◆ REQUIRED ACTION ◆
Look through the entries below and report every line that has "white".

◆ EXERCISE INPUT ◆

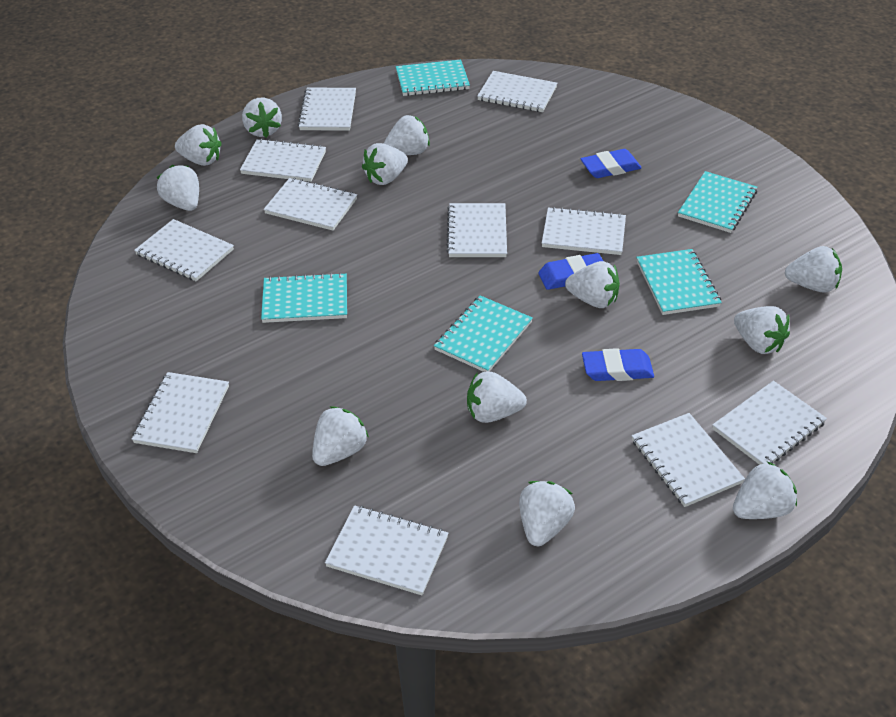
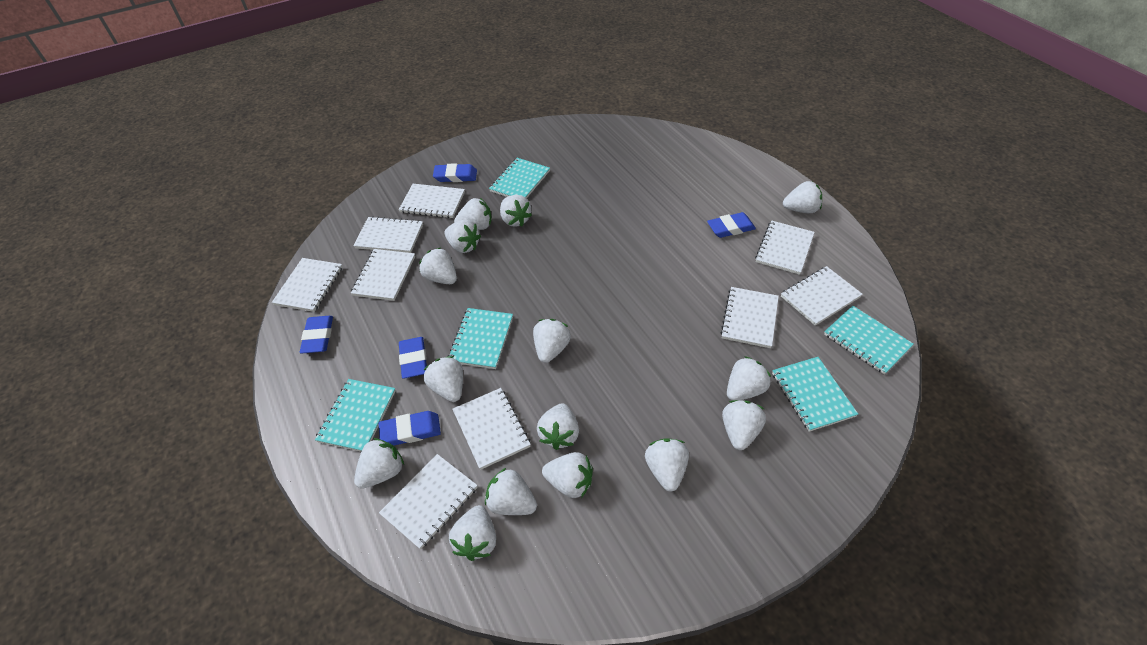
blue eraser: 3 -> 5
white notebook: 11 -> 9
white strawberry: 12 -> 15

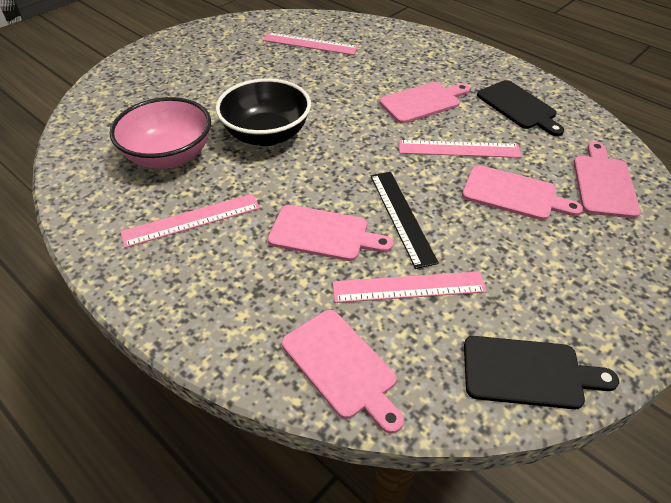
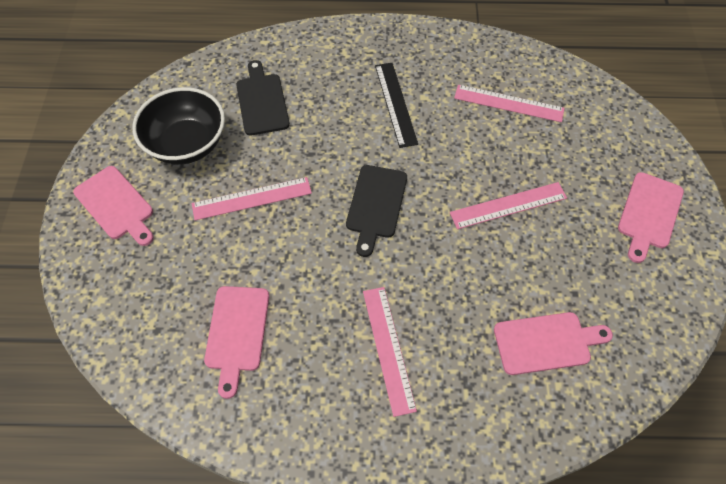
pink bowl: 1 -> 0
pink cutting board: 5 -> 4

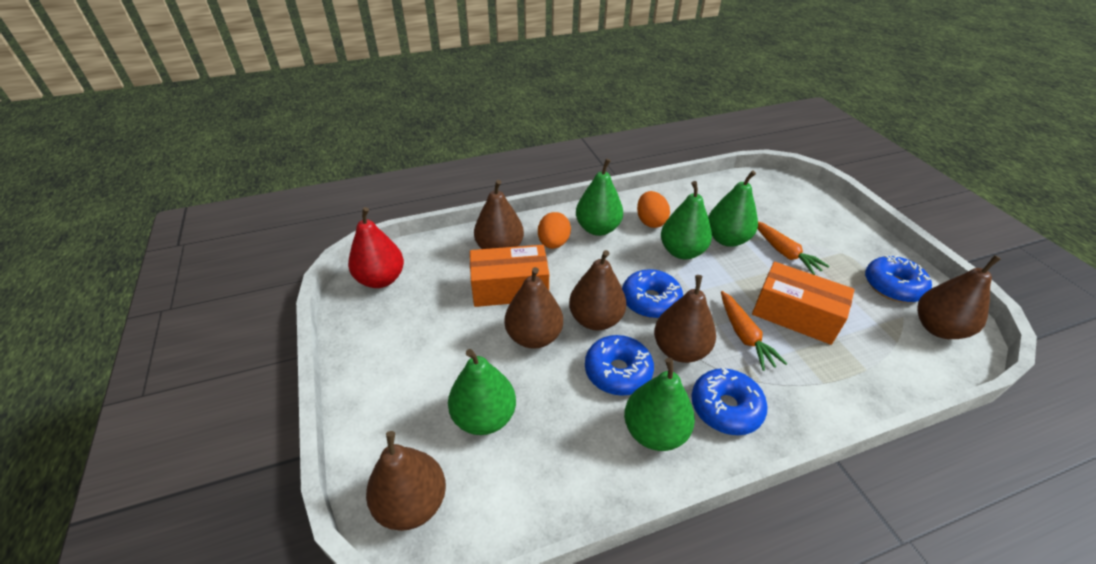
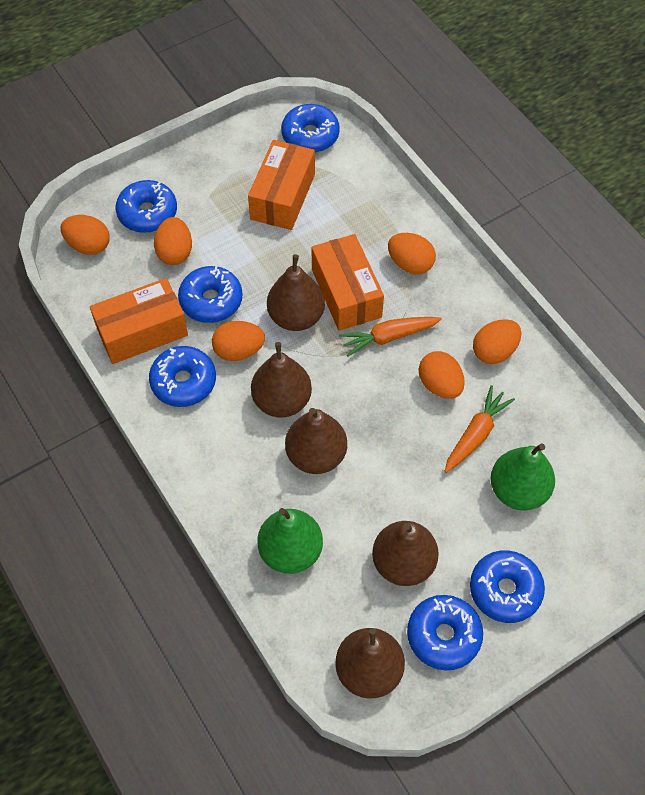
blue donut: 4 -> 6
brown pear: 6 -> 5
green pear: 5 -> 2
orange box: 2 -> 3
orange egg: 2 -> 6
red pear: 1 -> 0

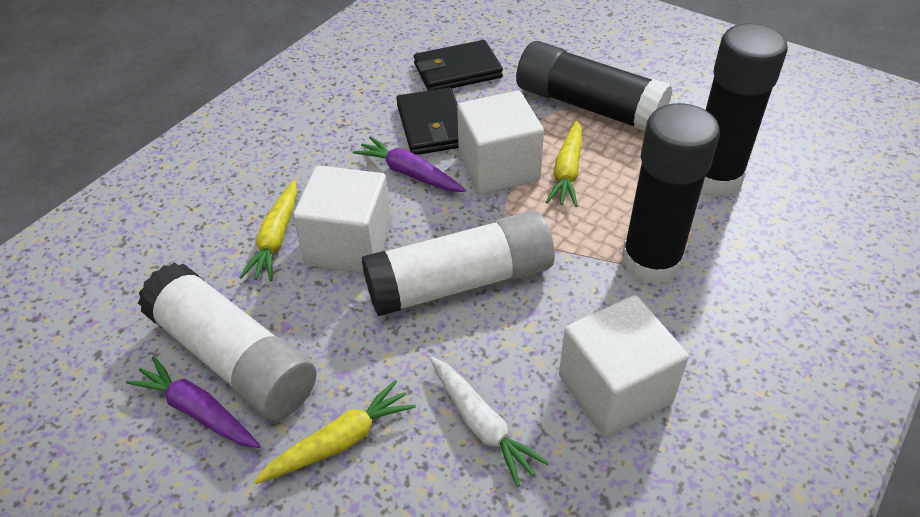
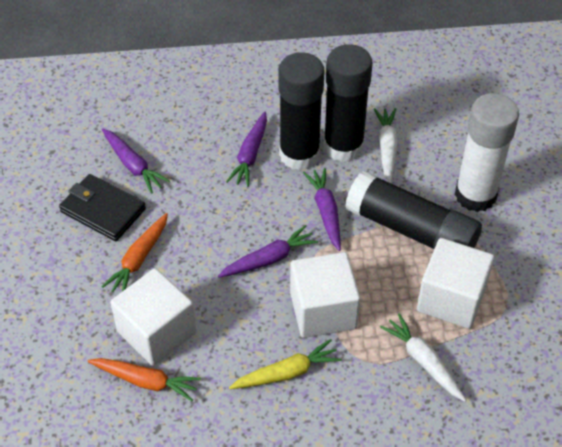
black wallet: 2 -> 1
orange carrot: 0 -> 2
purple carrot: 2 -> 4
white carrot: 1 -> 2
white glue stick: 2 -> 1
yellow carrot: 3 -> 1

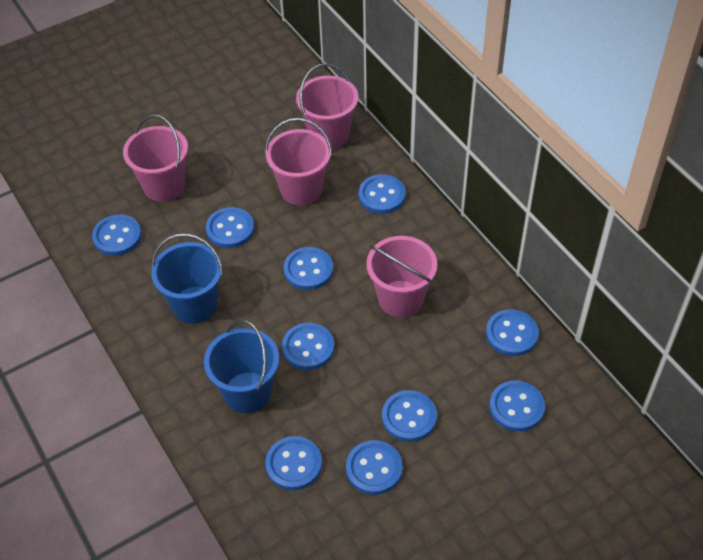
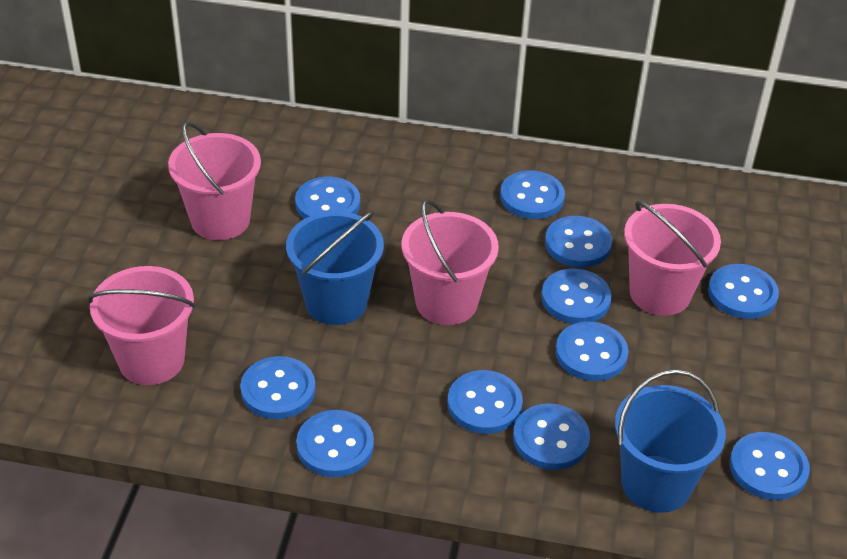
blue button: 10 -> 11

◆ OUTPUT OF THE TASK ◆
white notebook: 11 -> 9
white strawberry: 12 -> 15
white carrot: 1 -> 2
white glue stick: 2 -> 1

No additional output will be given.